Please retype, word for word, the line containing "C3: 4.7uF (GND, IND) -> none" and every line after it through the end of the records, leaving out all pictures.

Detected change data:
§ §

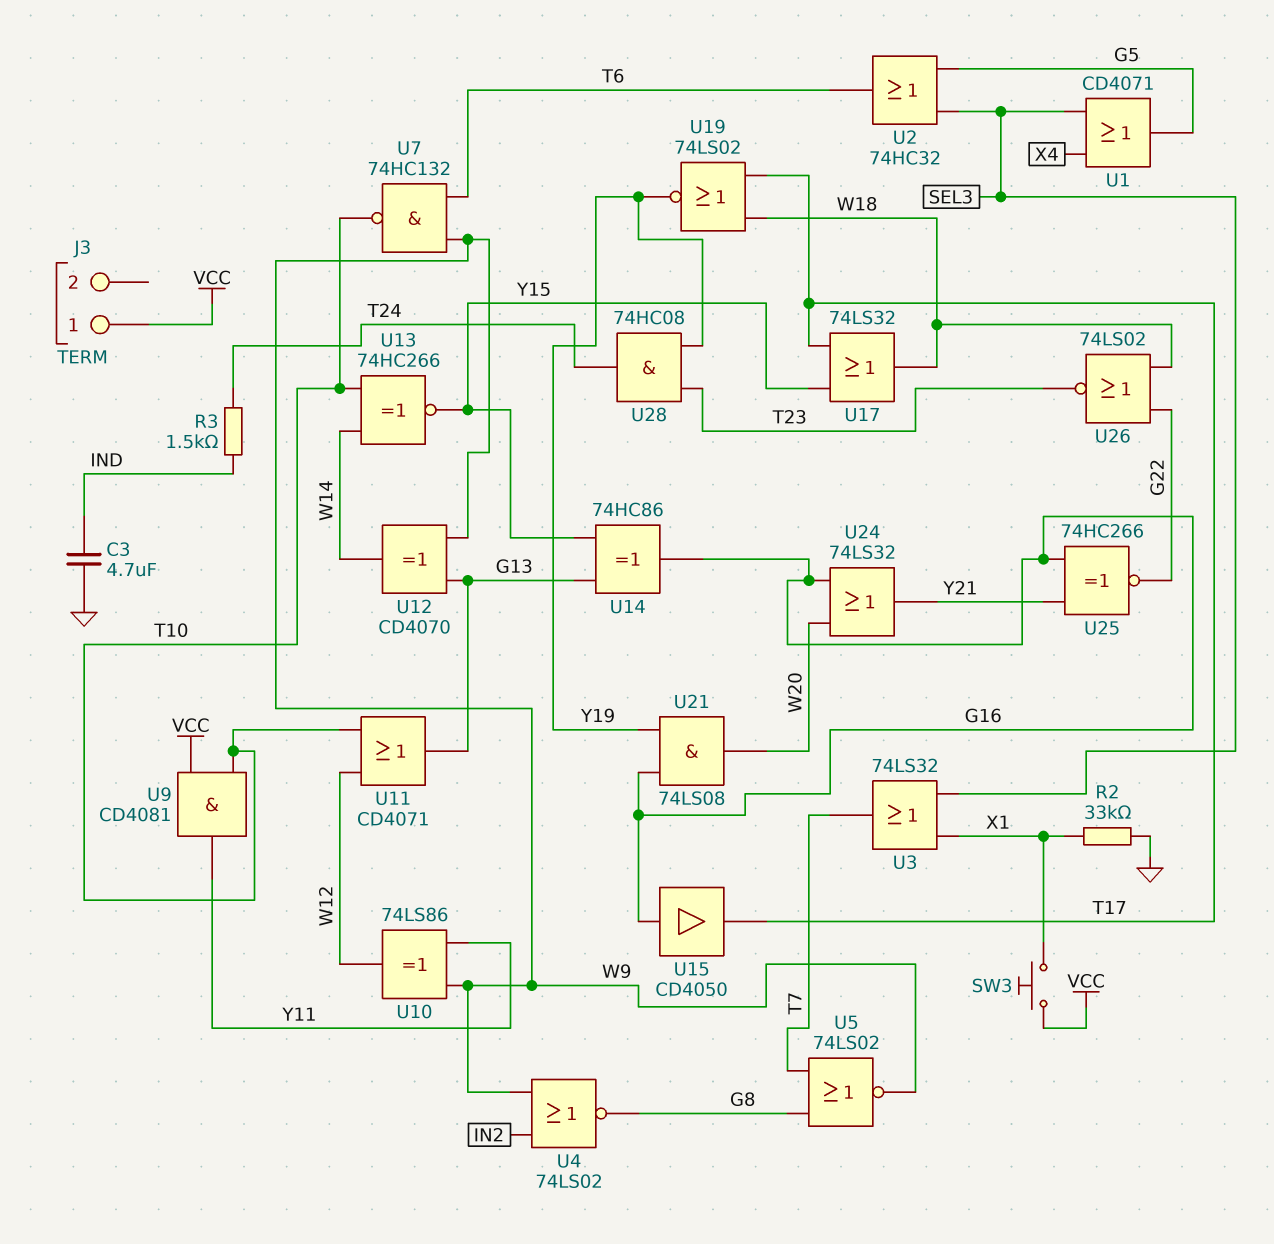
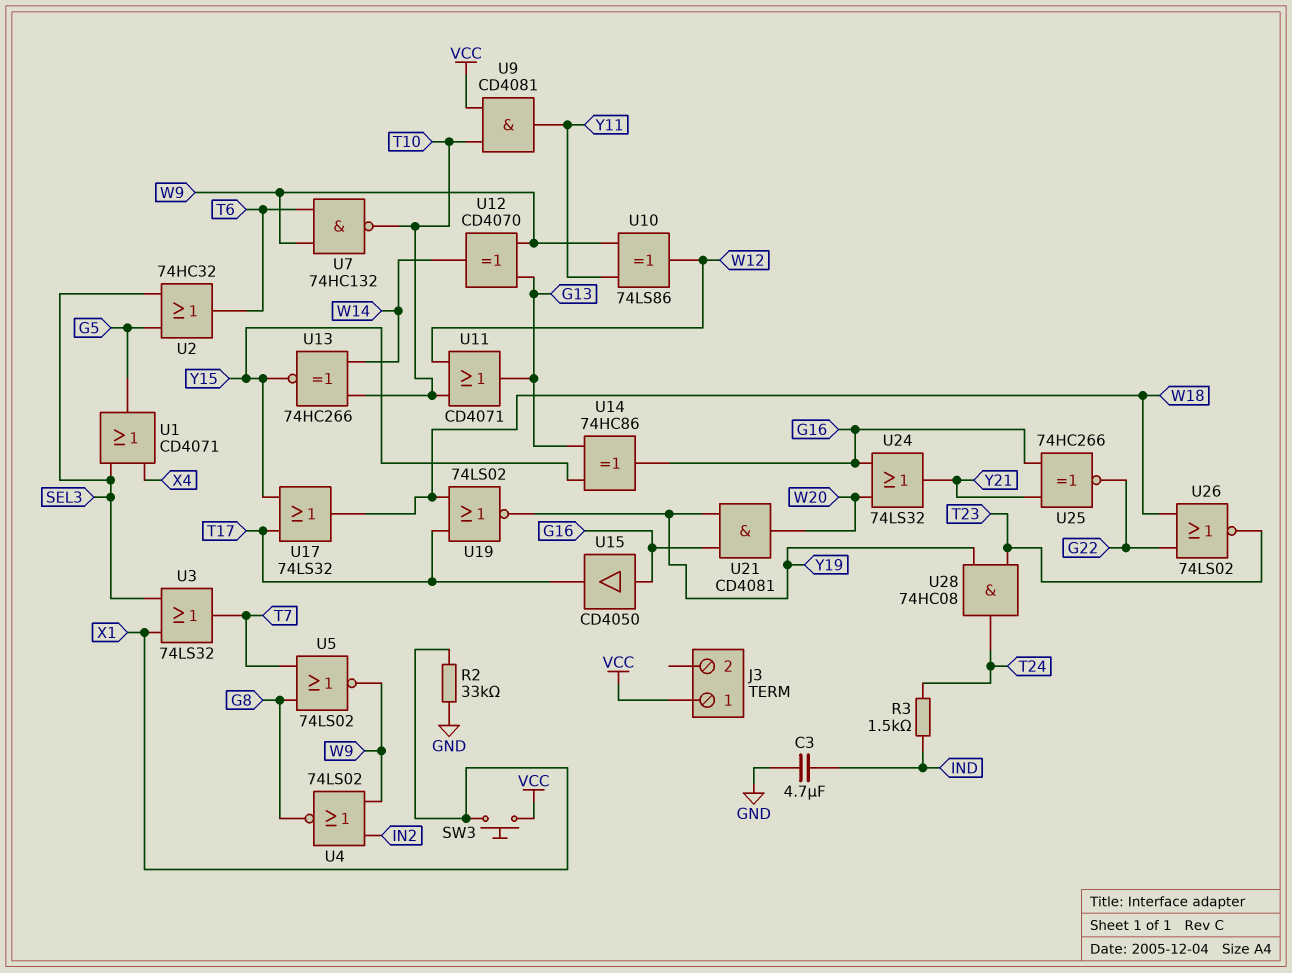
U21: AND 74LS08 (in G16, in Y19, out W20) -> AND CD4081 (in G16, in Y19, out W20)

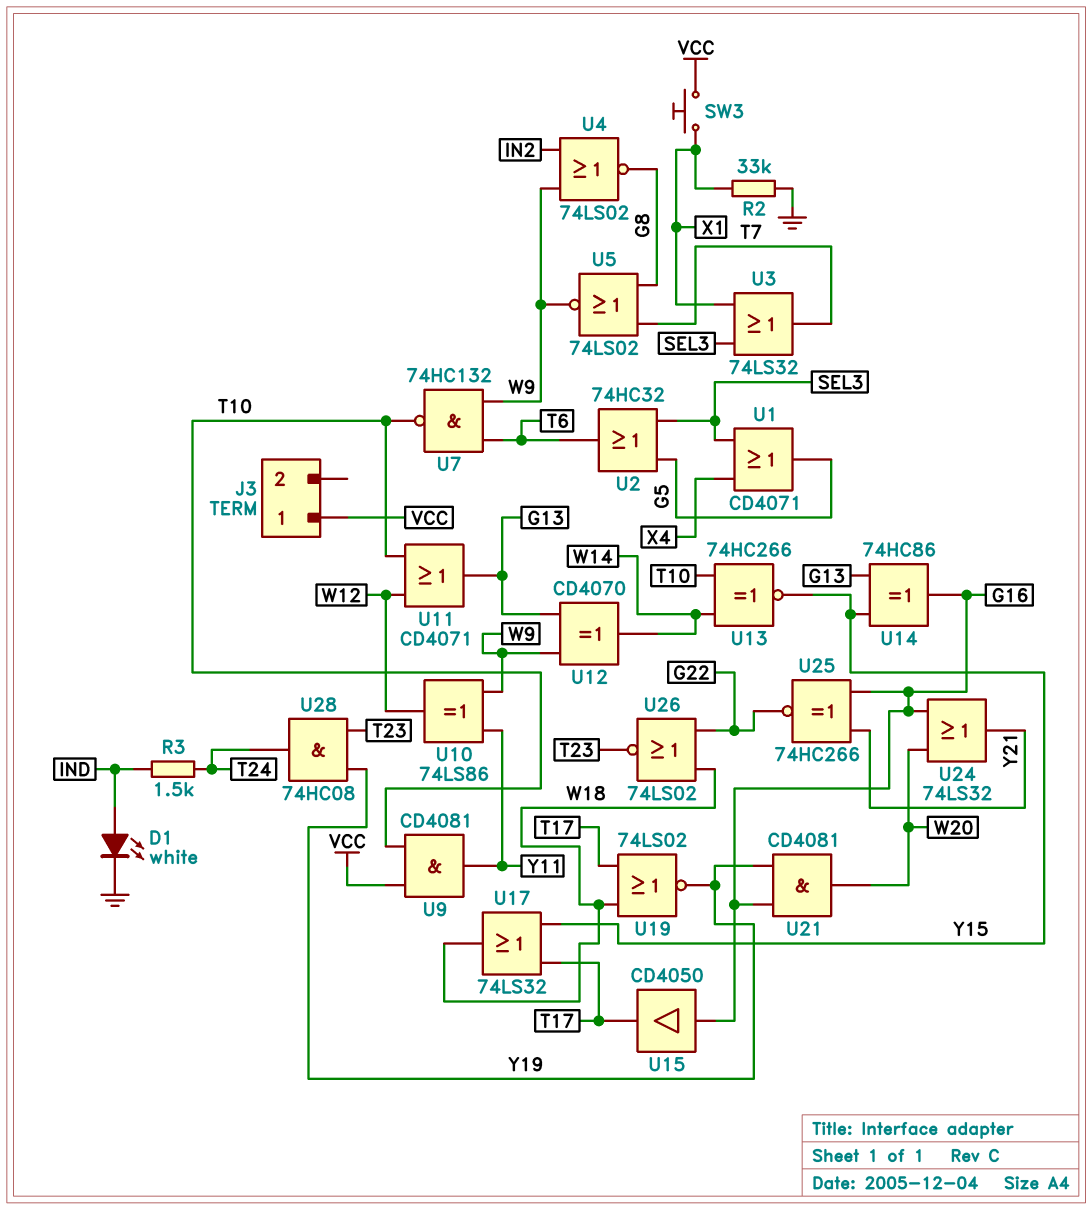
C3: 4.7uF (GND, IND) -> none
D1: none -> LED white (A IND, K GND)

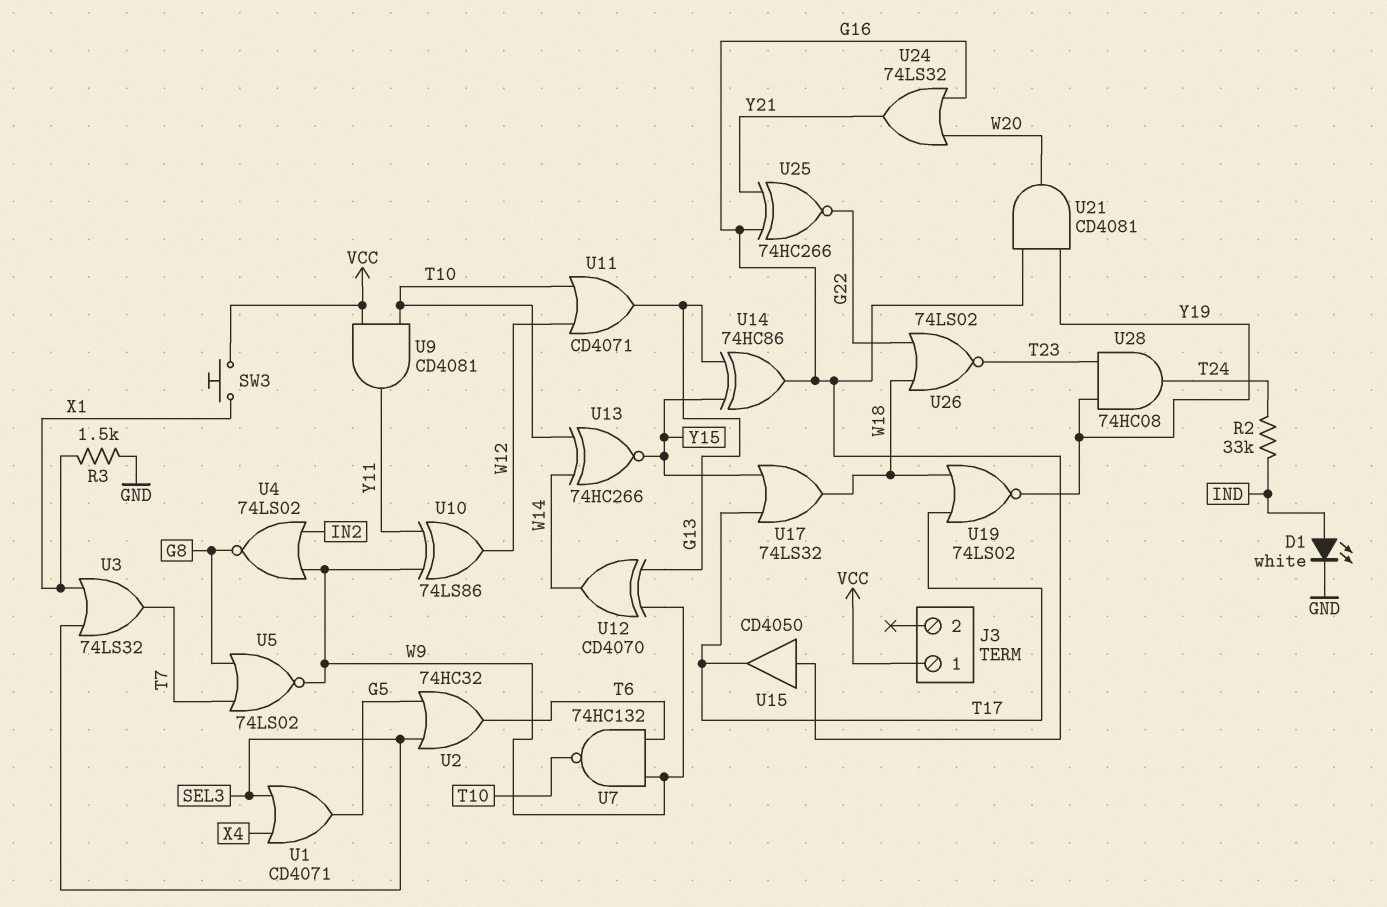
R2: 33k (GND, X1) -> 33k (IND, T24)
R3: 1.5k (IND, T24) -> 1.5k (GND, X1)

§ §

**WRITTEN SOLUTION**
C3: 4.7uF (GND, IND) -> none
D1: none -> LED white (A IND, K GND)

R2: 33k (GND, X1) -> 33k (IND, T24)
R3: 1.5k (IND, T24) -> 1.5k (GND, X1)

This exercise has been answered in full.